● Data for this task:
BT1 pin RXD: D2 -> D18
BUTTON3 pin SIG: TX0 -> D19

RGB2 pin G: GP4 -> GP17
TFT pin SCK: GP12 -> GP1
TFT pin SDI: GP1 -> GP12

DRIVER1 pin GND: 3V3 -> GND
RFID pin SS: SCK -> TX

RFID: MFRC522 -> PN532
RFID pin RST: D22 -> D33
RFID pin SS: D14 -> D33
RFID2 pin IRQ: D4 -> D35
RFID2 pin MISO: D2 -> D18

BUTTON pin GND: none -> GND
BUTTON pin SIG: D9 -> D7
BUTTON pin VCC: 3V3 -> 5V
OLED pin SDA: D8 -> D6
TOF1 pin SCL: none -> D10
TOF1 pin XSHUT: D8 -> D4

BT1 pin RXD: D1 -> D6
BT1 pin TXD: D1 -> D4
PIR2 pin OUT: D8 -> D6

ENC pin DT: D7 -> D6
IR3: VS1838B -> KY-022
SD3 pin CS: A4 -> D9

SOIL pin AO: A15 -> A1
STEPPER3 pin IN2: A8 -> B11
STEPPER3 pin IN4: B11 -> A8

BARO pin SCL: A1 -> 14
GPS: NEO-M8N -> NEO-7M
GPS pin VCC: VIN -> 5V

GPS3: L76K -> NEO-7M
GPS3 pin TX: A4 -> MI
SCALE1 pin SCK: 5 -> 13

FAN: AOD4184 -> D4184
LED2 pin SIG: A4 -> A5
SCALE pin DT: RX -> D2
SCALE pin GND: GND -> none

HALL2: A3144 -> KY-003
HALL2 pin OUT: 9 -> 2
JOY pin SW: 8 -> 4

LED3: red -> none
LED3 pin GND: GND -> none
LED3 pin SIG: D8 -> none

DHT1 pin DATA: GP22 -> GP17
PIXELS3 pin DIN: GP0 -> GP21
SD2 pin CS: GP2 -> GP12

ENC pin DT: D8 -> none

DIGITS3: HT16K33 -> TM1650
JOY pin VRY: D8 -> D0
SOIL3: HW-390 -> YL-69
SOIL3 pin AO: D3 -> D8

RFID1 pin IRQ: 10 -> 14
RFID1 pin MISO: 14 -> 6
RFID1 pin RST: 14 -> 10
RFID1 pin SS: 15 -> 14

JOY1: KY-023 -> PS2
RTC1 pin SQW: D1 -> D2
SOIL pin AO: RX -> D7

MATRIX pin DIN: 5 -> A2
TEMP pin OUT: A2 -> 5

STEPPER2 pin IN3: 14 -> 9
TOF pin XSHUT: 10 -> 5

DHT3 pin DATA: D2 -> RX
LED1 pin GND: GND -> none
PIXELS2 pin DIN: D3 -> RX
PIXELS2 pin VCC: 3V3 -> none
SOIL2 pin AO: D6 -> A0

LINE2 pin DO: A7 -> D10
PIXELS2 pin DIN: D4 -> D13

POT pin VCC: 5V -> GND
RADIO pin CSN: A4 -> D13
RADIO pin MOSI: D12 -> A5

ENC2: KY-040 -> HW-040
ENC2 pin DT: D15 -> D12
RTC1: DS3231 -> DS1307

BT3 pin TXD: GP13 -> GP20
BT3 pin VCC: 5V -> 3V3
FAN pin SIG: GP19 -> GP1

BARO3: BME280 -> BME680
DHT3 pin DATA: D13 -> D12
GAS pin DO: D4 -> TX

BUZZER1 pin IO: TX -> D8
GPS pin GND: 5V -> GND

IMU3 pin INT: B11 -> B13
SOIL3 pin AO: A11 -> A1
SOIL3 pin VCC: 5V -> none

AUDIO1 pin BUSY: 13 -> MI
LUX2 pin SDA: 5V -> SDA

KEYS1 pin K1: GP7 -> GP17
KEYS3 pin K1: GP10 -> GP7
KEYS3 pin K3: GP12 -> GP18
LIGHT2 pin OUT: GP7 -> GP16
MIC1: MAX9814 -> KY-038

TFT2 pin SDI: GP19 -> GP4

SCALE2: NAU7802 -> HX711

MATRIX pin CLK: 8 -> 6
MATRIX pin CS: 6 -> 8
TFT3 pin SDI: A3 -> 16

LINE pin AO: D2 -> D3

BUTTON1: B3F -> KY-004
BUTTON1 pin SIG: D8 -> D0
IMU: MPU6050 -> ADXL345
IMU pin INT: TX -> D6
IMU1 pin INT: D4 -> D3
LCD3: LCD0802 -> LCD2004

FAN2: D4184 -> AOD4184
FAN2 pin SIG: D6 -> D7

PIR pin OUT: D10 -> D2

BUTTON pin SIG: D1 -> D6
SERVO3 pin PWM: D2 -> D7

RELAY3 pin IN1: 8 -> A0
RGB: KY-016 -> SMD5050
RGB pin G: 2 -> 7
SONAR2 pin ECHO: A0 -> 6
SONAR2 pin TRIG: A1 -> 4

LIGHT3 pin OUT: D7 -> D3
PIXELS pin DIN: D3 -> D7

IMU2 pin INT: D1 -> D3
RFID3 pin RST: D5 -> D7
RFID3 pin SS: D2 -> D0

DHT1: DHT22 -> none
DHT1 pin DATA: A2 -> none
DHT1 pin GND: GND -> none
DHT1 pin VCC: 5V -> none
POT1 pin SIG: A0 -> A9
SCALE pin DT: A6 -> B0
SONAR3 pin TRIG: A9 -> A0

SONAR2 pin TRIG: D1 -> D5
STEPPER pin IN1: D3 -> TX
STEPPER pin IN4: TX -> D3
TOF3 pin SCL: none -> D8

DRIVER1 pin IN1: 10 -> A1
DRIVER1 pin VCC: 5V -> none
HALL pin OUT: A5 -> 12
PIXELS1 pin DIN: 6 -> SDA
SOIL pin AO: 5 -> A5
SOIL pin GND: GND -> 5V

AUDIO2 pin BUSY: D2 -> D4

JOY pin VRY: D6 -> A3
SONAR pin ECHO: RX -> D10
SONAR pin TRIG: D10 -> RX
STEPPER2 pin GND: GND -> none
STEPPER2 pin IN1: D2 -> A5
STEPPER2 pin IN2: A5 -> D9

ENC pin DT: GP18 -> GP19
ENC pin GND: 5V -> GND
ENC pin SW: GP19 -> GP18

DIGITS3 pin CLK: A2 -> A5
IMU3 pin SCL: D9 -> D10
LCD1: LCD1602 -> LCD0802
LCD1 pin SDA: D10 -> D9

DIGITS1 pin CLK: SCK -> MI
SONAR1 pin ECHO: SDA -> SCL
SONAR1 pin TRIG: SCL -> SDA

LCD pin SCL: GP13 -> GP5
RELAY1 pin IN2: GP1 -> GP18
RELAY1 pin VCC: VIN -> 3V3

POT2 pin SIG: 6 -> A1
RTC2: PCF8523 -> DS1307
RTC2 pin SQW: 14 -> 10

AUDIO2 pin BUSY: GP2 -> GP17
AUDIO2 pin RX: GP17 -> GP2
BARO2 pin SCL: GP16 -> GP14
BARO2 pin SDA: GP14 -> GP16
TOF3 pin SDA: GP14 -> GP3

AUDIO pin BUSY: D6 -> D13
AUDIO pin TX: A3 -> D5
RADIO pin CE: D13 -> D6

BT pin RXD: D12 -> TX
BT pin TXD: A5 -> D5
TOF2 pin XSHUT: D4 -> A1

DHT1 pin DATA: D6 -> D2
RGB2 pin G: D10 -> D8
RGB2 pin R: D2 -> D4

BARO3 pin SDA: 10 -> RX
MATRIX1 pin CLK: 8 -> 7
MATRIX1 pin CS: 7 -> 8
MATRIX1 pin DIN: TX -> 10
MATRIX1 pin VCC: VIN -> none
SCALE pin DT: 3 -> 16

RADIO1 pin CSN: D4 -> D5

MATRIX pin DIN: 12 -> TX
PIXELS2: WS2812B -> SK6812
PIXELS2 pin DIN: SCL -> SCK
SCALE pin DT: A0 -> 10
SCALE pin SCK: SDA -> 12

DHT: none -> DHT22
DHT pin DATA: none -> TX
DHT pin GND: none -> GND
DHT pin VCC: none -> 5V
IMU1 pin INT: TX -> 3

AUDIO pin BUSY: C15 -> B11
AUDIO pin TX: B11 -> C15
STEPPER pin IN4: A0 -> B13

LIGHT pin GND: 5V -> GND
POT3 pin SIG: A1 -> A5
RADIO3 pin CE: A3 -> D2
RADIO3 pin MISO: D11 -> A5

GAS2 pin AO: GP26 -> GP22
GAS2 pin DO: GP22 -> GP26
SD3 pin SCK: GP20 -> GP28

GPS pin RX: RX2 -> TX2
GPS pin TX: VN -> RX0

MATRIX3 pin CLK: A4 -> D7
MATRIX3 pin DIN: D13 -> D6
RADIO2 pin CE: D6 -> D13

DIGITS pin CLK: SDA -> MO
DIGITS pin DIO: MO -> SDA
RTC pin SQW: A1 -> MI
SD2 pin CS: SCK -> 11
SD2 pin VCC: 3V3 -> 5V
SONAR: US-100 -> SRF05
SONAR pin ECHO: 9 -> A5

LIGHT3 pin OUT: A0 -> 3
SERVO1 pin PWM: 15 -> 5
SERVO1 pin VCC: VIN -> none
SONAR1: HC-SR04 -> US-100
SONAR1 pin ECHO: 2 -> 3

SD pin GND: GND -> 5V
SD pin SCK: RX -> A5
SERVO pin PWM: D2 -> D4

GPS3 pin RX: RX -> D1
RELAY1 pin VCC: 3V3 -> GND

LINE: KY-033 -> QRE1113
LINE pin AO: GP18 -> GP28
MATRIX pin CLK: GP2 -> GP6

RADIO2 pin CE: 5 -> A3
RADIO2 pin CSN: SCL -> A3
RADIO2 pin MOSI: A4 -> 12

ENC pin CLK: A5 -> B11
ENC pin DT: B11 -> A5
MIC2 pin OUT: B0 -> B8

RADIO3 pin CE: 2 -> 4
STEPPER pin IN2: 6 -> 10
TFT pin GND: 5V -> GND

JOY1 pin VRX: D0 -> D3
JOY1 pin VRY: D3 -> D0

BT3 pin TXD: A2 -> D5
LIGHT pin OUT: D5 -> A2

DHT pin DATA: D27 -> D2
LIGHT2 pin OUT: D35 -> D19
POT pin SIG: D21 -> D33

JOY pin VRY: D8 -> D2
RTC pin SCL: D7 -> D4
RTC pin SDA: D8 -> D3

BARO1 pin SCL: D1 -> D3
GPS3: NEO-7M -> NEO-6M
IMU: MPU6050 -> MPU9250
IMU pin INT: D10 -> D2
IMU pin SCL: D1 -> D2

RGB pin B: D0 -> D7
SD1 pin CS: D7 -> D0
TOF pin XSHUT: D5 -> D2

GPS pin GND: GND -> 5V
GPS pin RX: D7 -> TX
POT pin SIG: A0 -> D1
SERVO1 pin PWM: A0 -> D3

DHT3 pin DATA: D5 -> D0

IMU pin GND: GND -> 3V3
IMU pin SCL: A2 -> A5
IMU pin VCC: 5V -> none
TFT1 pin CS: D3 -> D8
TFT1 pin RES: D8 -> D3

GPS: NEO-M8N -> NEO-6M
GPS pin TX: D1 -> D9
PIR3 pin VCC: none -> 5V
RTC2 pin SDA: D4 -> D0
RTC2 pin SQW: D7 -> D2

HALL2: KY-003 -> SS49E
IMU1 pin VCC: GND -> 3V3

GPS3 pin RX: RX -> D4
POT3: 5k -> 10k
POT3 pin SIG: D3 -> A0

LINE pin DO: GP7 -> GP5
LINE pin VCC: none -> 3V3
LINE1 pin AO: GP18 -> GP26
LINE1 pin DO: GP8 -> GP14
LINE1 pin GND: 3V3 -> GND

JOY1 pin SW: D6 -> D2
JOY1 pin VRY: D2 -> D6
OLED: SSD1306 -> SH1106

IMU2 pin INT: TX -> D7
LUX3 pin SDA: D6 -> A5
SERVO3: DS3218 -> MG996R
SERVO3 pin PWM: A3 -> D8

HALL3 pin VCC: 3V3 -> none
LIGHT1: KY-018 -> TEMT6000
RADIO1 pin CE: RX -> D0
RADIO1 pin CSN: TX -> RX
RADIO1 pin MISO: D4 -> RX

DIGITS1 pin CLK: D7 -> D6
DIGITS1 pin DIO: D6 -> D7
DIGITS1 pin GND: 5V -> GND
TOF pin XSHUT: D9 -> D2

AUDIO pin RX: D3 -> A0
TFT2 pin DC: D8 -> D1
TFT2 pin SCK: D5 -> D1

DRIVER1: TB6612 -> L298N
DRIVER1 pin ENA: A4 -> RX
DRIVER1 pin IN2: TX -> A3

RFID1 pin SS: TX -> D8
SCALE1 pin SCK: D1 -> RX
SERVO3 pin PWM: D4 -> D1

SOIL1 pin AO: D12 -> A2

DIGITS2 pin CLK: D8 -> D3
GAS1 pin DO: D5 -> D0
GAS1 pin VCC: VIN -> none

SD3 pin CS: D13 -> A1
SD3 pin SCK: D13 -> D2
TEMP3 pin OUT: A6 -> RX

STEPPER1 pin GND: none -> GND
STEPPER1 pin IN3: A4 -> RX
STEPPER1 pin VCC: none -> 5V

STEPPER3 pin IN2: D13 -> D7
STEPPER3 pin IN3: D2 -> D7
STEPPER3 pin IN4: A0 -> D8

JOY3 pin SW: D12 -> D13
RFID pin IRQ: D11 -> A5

● What is expected: Looking at the records above, please output exactly the lines that run from the one holding "HALL2: KY-003 -> SS49E" to the final line, and only those.

● Result:
HALL2: KY-003 -> SS49E
IMU1 pin VCC: GND -> 3V3

GPS3 pin RX: RX -> D4
POT3: 5k -> 10k
POT3 pin SIG: D3 -> A0

LINE pin DO: GP7 -> GP5
LINE pin VCC: none -> 3V3
LINE1 pin AO: GP18 -> GP26
LINE1 pin DO: GP8 -> GP14
LINE1 pin GND: 3V3 -> GND

JOY1 pin SW: D6 -> D2
JOY1 pin VRY: D2 -> D6
OLED: SSD1306 -> SH1106

IMU2 pin INT: TX -> D7
LUX3 pin SDA: D6 -> A5
SERVO3: DS3218 -> MG996R
SERVO3 pin PWM: A3 -> D8

HALL3 pin VCC: 3V3 -> none
LIGHT1: KY-018 -> TEMT6000
RADIO1 pin CE: RX -> D0
RADIO1 pin CSN: TX -> RX
RADIO1 pin MISO: D4 -> RX

DIGITS1 pin CLK: D7 -> D6
DIGITS1 pin DIO: D6 -> D7
DIGITS1 pin GND: 5V -> GND
TOF pin XSHUT: D9 -> D2

AUDIO pin RX: D3 -> A0
TFT2 pin DC: D8 -> D1
TFT2 pin SCK: D5 -> D1

DRIVER1: TB6612 -> L298N
DRIVER1 pin ENA: A4 -> RX
DRIVER1 pin IN2: TX -> A3

RFID1 pin SS: TX -> D8
SCALE1 pin SCK: D1 -> RX
SERVO3 pin PWM: D4 -> D1

SOIL1 pin AO: D12 -> A2

DIGITS2 pin CLK: D8 -> D3
GAS1 pin DO: D5 -> D0
GAS1 pin VCC: VIN -> none

SD3 pin CS: D13 -> A1
SD3 pin SCK: D13 -> D2
TEMP3 pin OUT: A6 -> RX

STEPPER1 pin GND: none -> GND
STEPPER1 pin IN3: A4 -> RX
STEPPER1 pin VCC: none -> 5V

STEPPER3 pin IN2: D13 -> D7
STEPPER3 pin IN3: D2 -> D7
STEPPER3 pin IN4: A0 -> D8

JOY3 pin SW: D12 -> D13
RFID pin IRQ: D11 -> A5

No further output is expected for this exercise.